DATA SUPPLIED

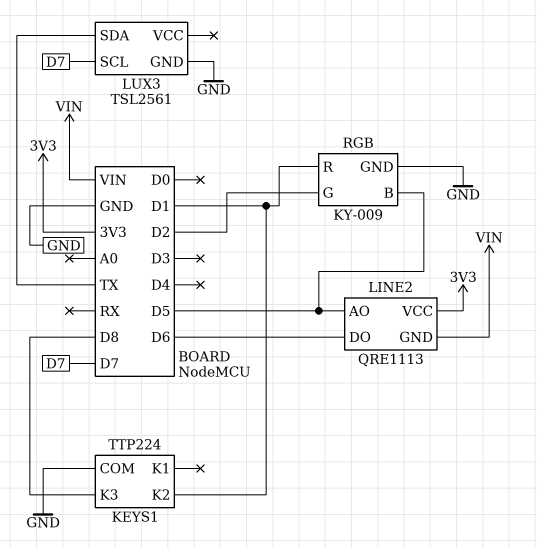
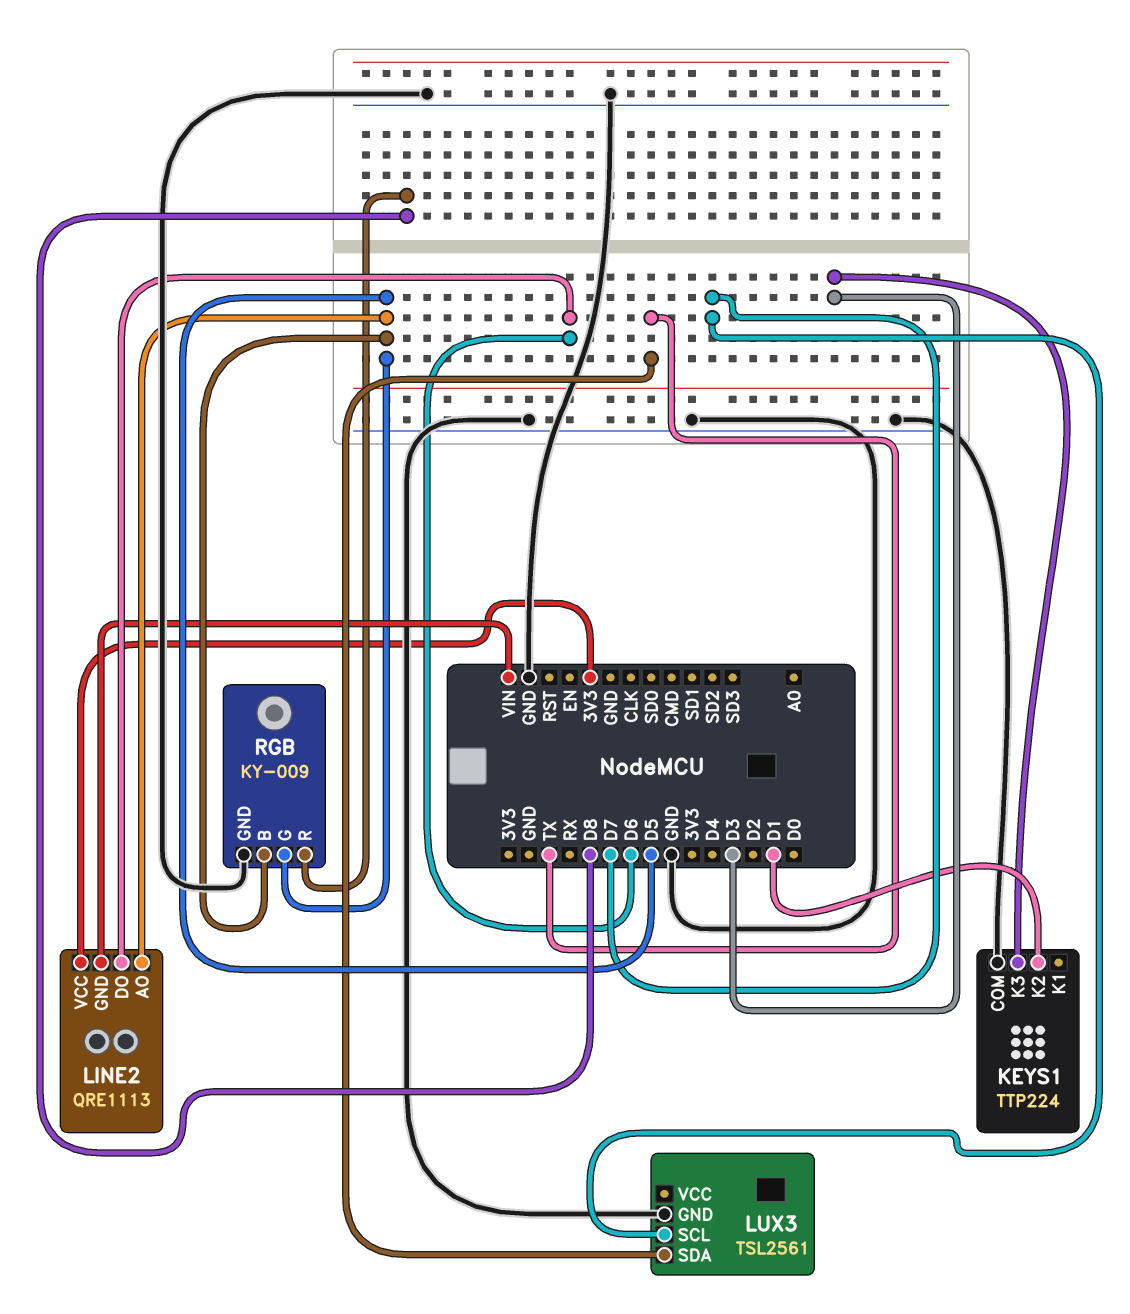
KEYS1 pin K3: D8 -> D3
RGB pin G: D2 -> D5
RGB pin R: D1 -> D8

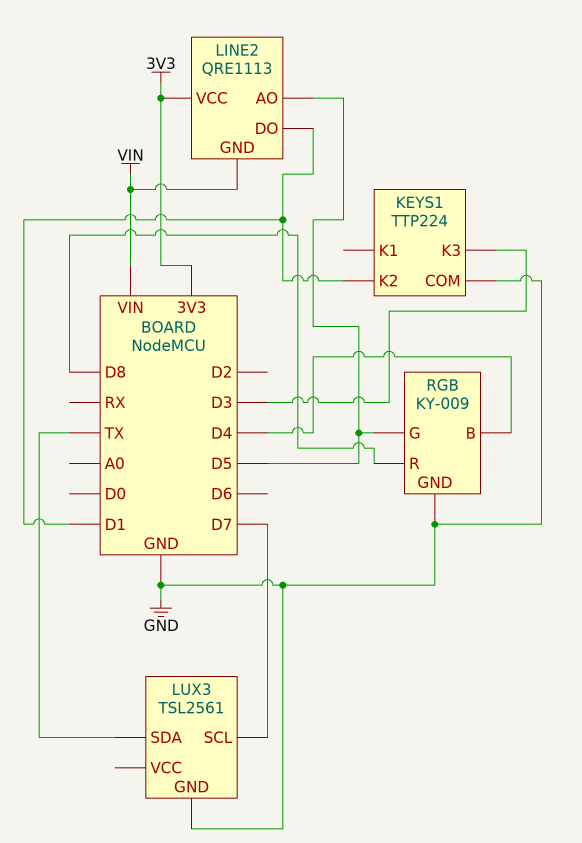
LINE2 pin DO: D6 -> D1
RGB pin B: D5 -> D4

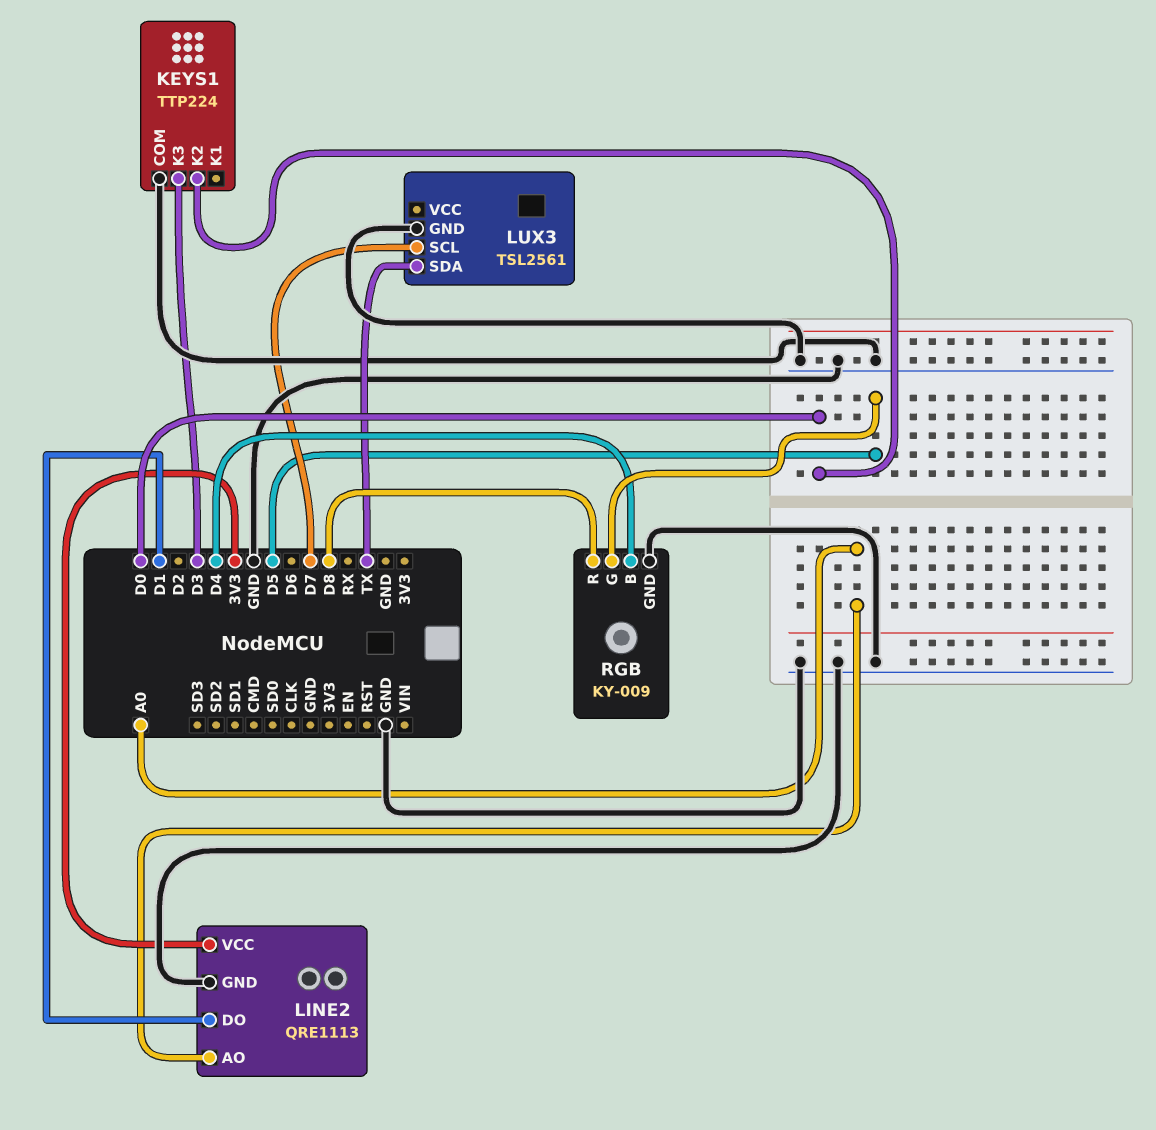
KEYS1 pin K2: D1 -> D0
LINE2 pin AO: D5 -> A0
LINE2 pin GND: VIN -> GND

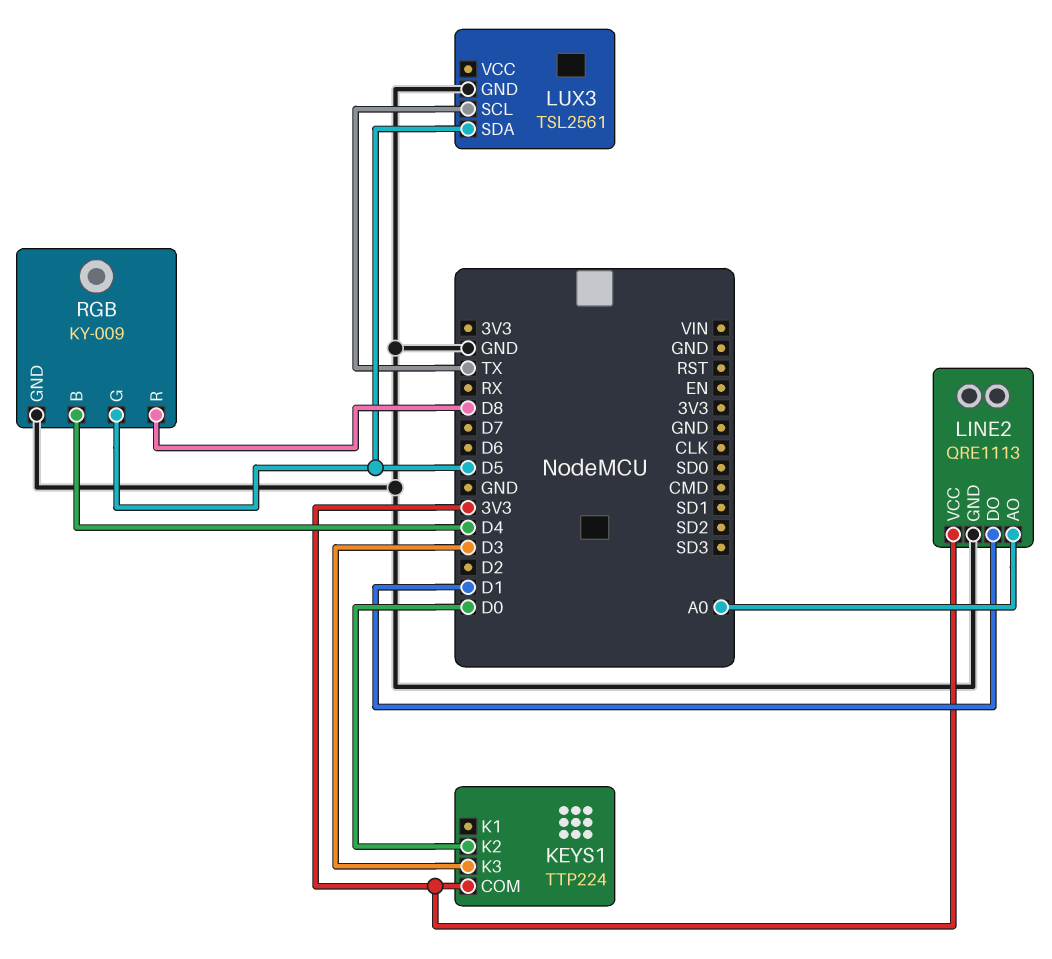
KEYS1 pin COM: GND -> 3V3
LUX3 pin SCL: D7 -> TX
LUX3 pin SDA: TX -> D5

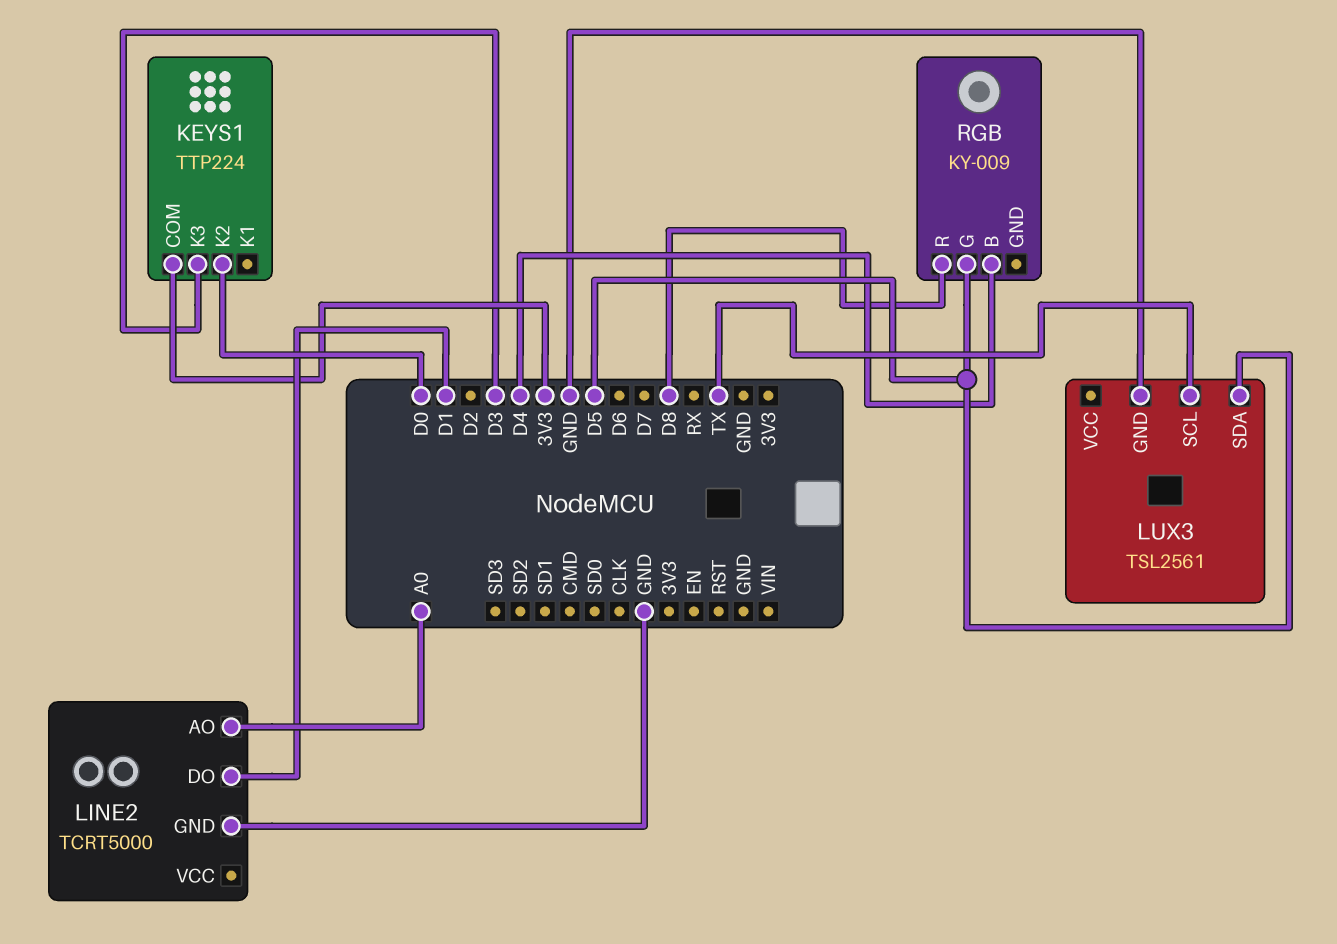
LINE2: QRE1113 -> TCRT5000
LINE2 pin VCC: 3V3 -> none
RGB pin GND: GND -> none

PROBLEM TO WORK ON
Tally the lines above that include "none", and reply with only the tally.

RESPONSE TO THE TASK
2